━━━ PROVIDED DATA

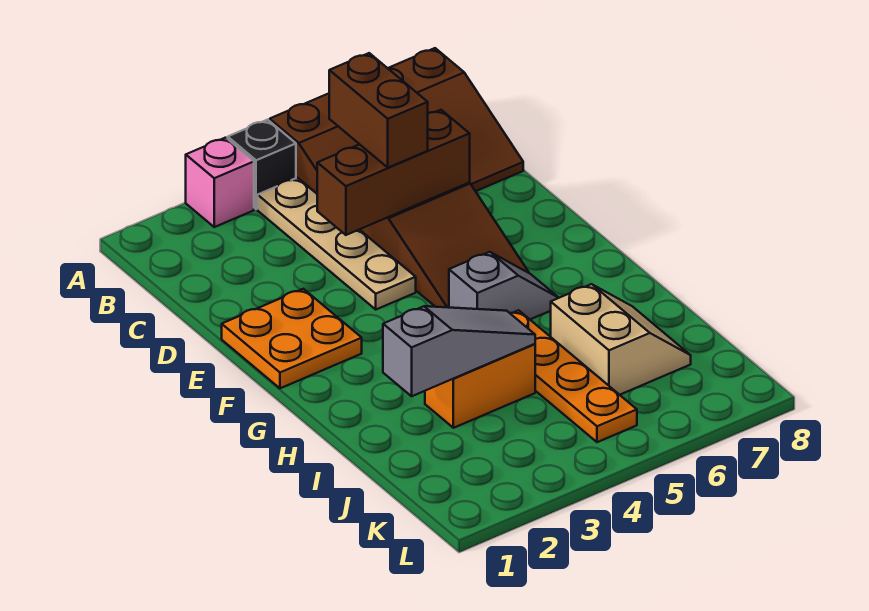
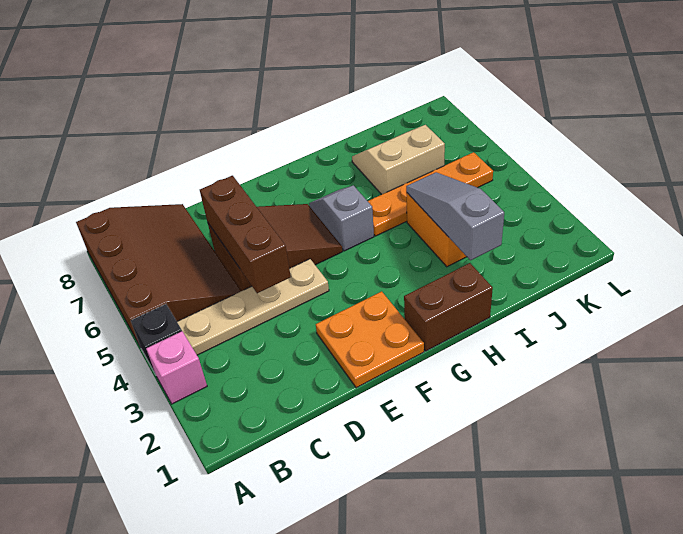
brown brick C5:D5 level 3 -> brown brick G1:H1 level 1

━━━━━━
━━━ PROVIDED DATA

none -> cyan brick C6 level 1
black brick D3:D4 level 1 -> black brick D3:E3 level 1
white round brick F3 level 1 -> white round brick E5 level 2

━━━━━━

* [EXERCISE INSTRUCTIONS] Only those lines of the entries above that run from the line containing "none -> cyan brick C6 level 1" to the line containing "white round brick F3", both included, should be transcribed exactly.

* [RESPONSE AREA]
none -> cyan brick C6 level 1
black brick D3:D4 level 1 -> black brick D3:E3 level 1
white round brick F3 level 1 -> white round brick E5 level 2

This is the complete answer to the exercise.